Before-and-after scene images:
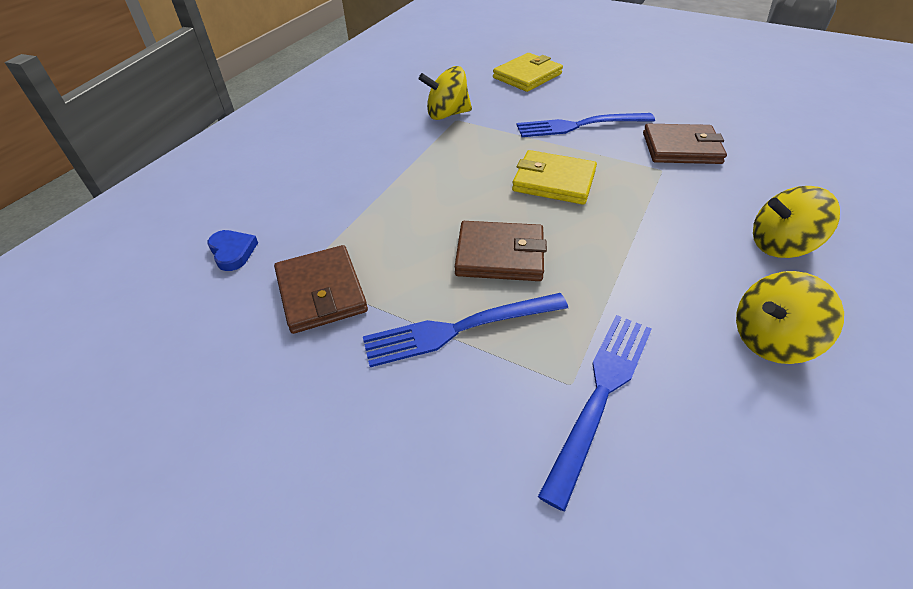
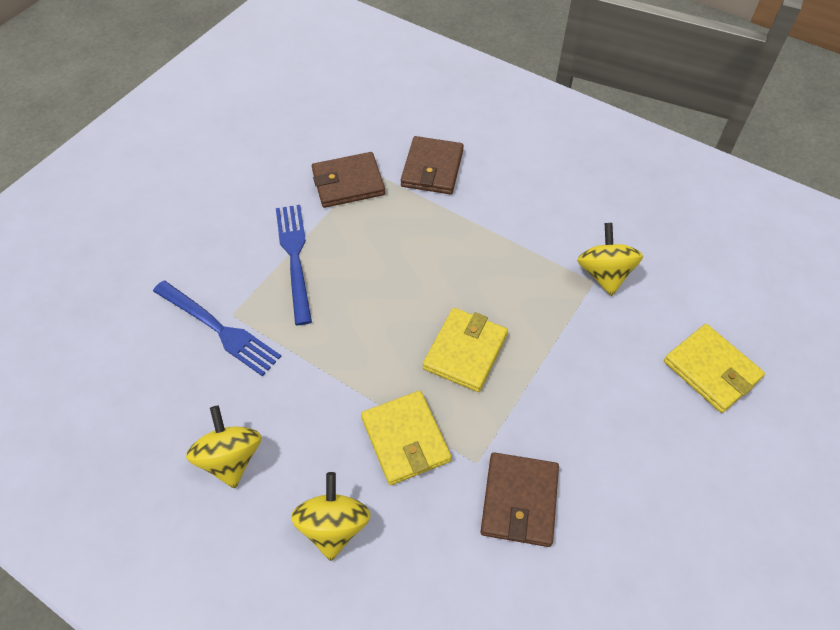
camera: 95 degrees right, 10 degrees up
(233, 252) = (400, 132): blue heart -> none
(500, 255) = (365, 292): brown wallet -> brown wallet (432, 168)
(578, 126) = (576, 401): blue fork -> none
(664, 209) = (405, 439): none -> yellow wallet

What you need to do: Within the entries above, find each line where "none" appears; copy every one.

Response to this task:
(233, 252) = (400, 132): blue heart -> none
(578, 126) = (576, 401): blue fork -> none
(664, 209) = (405, 439): none -> yellow wallet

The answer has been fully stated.